Task to carry out: Beginning with the line that contains "brown brick C4:D4" in the material below, print each line exactly until the line that contains "yellow round brick G1" has been printed, then stop.

*****

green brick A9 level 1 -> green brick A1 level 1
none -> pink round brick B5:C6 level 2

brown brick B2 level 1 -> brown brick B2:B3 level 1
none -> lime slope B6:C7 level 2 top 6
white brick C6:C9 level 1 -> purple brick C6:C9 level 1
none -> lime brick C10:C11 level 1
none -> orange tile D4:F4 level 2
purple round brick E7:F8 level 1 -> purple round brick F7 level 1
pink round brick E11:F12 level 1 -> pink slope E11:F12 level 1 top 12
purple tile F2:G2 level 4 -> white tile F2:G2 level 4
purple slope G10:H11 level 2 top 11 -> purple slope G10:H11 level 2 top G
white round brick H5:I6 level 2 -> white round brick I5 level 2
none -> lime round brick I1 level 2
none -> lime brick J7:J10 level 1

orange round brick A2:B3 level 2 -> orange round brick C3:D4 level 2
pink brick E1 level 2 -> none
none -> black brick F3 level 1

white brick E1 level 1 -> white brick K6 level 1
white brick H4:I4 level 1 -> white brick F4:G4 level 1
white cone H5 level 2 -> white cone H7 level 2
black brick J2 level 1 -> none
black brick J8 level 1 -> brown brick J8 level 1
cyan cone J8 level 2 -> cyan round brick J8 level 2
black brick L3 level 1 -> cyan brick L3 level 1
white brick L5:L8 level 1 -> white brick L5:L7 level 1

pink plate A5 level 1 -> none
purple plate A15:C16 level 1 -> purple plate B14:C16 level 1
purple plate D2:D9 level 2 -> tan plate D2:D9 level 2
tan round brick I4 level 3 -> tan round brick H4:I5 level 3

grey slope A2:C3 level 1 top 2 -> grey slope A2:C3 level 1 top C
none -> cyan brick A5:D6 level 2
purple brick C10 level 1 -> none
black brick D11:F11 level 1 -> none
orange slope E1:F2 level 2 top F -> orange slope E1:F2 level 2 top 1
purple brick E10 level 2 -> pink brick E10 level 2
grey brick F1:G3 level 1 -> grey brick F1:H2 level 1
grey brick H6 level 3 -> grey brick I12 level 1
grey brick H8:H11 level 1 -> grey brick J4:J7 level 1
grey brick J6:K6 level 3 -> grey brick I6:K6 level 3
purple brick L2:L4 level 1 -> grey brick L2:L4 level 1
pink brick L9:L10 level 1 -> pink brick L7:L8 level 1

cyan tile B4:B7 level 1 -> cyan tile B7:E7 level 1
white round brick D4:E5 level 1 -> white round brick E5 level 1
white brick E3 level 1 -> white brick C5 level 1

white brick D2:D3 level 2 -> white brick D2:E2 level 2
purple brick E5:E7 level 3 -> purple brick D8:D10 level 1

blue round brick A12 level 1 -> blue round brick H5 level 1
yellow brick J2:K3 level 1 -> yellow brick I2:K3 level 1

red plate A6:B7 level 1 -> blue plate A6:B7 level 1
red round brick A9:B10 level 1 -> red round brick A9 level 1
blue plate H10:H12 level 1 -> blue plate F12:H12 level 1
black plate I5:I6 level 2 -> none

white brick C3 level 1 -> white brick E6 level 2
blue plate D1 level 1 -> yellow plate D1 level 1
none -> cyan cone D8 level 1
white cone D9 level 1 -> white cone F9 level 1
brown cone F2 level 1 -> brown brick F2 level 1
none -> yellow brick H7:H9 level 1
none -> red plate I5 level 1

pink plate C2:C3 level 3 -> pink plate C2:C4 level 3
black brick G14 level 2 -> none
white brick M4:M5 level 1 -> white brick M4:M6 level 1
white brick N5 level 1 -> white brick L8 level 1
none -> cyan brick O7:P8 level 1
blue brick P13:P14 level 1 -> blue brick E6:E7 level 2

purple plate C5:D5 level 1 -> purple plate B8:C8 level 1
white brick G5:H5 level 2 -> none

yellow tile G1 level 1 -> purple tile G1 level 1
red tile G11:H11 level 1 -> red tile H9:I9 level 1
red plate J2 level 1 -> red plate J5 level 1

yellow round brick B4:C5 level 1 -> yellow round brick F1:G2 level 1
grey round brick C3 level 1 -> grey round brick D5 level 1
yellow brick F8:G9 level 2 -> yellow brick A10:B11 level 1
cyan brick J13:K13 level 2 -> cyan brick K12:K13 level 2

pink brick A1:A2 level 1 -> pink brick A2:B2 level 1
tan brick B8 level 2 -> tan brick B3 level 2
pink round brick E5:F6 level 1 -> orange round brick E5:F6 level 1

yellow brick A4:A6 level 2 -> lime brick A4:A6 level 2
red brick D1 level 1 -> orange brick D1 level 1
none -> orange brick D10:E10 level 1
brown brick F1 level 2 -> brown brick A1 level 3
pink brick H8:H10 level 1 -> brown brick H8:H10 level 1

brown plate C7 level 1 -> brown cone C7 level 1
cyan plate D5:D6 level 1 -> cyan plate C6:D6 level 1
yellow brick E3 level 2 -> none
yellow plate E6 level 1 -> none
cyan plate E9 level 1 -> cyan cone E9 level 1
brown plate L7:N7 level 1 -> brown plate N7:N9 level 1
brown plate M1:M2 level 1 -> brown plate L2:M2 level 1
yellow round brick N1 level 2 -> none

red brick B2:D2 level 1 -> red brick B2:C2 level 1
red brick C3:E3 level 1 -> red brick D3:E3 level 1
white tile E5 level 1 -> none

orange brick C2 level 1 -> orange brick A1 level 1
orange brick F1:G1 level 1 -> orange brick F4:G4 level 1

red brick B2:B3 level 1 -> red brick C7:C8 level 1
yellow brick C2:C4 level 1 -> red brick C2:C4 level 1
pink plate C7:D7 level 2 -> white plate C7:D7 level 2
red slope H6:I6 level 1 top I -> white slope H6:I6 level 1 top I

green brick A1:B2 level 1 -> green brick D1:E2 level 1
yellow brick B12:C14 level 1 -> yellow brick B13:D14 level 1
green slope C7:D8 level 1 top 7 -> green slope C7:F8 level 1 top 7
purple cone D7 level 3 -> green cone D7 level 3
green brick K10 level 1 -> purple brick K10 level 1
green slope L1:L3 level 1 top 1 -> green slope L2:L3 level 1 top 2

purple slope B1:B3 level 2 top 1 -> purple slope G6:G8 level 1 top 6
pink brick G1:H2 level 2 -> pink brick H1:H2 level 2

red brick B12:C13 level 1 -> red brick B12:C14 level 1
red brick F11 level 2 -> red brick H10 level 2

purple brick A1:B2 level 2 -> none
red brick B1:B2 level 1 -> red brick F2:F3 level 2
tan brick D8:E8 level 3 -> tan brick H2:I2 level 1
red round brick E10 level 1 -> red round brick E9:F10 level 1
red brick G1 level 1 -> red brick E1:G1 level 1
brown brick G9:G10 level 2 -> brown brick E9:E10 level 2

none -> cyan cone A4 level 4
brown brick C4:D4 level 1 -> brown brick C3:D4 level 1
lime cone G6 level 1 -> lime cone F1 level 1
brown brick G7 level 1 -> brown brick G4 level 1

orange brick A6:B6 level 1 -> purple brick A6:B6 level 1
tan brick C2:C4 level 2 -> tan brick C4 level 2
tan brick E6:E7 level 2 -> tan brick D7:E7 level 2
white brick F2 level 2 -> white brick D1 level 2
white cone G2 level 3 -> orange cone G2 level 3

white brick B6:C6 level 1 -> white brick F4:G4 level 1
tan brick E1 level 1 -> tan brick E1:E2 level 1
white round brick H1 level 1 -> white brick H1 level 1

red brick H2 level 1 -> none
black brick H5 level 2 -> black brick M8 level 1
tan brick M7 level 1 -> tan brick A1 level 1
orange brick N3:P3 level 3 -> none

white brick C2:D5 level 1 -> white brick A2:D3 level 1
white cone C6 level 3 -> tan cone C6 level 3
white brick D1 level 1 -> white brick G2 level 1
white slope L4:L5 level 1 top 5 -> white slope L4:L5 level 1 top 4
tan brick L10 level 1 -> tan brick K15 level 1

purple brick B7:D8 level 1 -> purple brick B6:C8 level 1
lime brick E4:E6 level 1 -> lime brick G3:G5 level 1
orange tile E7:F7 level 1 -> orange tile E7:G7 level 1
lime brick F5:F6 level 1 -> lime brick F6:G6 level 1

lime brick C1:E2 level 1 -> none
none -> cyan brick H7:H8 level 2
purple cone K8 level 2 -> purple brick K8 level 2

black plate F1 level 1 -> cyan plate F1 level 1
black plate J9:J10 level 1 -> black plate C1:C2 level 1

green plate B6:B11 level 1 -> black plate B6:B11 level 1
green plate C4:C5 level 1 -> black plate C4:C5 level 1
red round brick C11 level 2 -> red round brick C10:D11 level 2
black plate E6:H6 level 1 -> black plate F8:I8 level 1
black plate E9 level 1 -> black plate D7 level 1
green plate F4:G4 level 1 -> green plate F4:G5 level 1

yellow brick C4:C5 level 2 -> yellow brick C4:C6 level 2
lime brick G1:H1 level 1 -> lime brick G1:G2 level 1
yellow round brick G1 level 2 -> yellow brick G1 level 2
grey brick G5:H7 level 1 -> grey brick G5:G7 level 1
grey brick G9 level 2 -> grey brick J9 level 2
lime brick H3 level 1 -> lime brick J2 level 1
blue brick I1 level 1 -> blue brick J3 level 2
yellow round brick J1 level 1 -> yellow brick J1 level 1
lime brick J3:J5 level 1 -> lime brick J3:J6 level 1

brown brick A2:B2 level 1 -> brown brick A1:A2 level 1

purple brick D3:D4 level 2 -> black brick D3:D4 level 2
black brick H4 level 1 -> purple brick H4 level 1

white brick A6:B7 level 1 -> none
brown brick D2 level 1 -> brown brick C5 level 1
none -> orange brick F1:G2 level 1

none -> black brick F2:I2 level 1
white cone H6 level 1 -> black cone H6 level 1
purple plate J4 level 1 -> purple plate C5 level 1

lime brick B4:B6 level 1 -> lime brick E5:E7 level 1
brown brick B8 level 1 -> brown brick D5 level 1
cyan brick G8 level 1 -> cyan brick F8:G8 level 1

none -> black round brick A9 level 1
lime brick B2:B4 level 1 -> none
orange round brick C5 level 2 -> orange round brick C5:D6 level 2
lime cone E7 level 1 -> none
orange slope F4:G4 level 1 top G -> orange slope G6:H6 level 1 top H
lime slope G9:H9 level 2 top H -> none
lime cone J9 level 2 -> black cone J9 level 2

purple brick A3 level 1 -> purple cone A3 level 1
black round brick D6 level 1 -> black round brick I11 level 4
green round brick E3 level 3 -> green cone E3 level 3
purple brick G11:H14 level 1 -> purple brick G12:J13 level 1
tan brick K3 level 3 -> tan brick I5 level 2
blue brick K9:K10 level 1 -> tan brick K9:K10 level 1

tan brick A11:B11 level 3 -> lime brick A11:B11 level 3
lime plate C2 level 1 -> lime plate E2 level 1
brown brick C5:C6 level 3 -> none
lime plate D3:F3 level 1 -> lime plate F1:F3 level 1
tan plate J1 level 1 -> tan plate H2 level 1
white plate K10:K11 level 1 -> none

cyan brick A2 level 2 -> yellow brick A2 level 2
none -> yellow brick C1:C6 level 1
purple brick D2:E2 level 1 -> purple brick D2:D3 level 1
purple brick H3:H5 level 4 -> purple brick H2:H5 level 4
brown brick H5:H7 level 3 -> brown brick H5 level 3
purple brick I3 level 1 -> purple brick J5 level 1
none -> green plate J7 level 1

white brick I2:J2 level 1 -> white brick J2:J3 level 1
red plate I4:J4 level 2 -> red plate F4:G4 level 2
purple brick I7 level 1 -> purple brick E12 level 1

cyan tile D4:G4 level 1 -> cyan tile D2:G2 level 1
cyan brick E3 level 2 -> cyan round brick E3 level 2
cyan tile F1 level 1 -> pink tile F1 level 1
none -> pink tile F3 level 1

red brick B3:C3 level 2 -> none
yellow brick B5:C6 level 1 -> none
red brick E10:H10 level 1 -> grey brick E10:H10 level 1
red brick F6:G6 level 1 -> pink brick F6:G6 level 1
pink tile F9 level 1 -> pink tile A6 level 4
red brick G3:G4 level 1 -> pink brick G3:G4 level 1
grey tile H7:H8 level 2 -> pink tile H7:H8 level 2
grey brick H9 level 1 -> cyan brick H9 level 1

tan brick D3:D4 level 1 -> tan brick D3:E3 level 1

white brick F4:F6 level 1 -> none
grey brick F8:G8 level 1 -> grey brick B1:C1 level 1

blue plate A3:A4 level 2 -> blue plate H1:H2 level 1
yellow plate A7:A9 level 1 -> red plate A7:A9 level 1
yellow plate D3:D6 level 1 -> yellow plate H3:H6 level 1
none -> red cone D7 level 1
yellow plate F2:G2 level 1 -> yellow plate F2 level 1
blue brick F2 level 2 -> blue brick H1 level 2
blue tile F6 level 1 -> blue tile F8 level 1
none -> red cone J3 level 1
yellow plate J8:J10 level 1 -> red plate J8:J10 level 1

*****

Result:
brown brick C4:D4 level 1 -> brown brick C3:D4 level 1
lime cone G6 level 1 -> lime cone F1 level 1
brown brick G7 level 1 -> brown brick G4 level 1

orange brick A6:B6 level 1 -> purple brick A6:B6 level 1
tan brick C2:C4 level 2 -> tan brick C4 level 2
tan brick E6:E7 level 2 -> tan brick D7:E7 level 2
white brick F2 level 2 -> white brick D1 level 2
white cone G2 level 3 -> orange cone G2 level 3

white brick B6:C6 level 1 -> white brick F4:G4 level 1
tan brick E1 level 1 -> tan brick E1:E2 level 1
white round brick H1 level 1 -> white brick H1 level 1

red brick H2 level 1 -> none
black brick H5 level 2 -> black brick M8 level 1
tan brick M7 level 1 -> tan brick A1 level 1
orange brick N3:P3 level 3 -> none

white brick C2:D5 level 1 -> white brick A2:D3 level 1
white cone C6 level 3 -> tan cone C6 level 3
white brick D1 level 1 -> white brick G2 level 1
white slope L4:L5 level 1 top 5 -> white slope L4:L5 level 1 top 4
tan brick L10 level 1 -> tan brick K15 level 1

purple brick B7:D8 level 1 -> purple brick B6:C8 level 1
lime brick E4:E6 level 1 -> lime brick G3:G5 level 1
orange tile E7:F7 level 1 -> orange tile E7:G7 level 1
lime brick F5:F6 level 1 -> lime brick F6:G6 level 1

lime brick C1:E2 level 1 -> none
none -> cyan brick H7:H8 level 2
purple cone K8 level 2 -> purple brick K8 level 2

black plate F1 level 1 -> cyan plate F1 level 1
black plate J9:J10 level 1 -> black plate C1:C2 level 1

green plate B6:B11 level 1 -> black plate B6:B11 level 1
green plate C4:C5 level 1 -> black plate C4:C5 level 1
red round brick C11 level 2 -> red round brick C10:D11 level 2
black plate E6:H6 level 1 -> black plate F8:I8 level 1
black plate E9 level 1 -> black plate D7 level 1
green plate F4:G4 level 1 -> green plate F4:G5 level 1

yellow brick C4:C5 level 2 -> yellow brick C4:C6 level 2
lime brick G1:H1 level 1 -> lime brick G1:G2 level 1
yellow round brick G1 level 2 -> yellow brick G1 level 2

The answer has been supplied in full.